*** Begin section ***
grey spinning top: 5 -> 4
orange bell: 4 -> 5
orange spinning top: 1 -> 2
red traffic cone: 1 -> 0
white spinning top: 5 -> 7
*** End section ***
*** Begin section ***
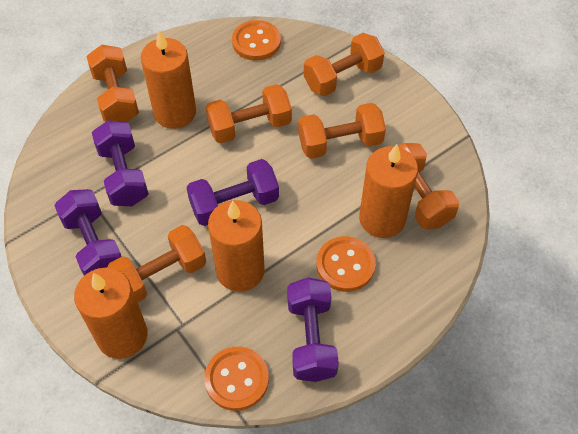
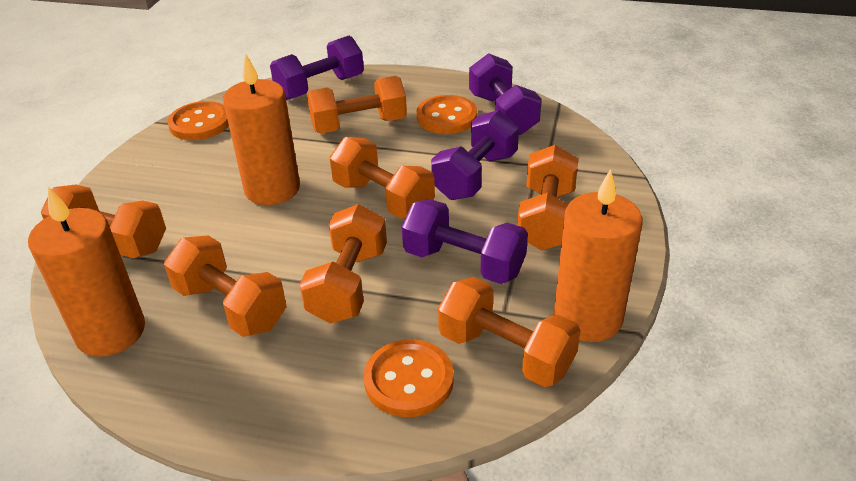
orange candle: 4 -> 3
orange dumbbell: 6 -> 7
*** End section ***
*** Begin section ***
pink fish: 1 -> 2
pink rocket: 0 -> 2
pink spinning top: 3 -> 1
*** End section ***
All that is wanted is an exact copy of the lines above from the one with "grey spinning top: 5 -> 4" through the one with "white spinning top: 5 -> 7", with both ends included.

Output for this exercise
grey spinning top: 5 -> 4
orange bell: 4 -> 5
orange spinning top: 1 -> 2
red traffic cone: 1 -> 0
white spinning top: 5 -> 7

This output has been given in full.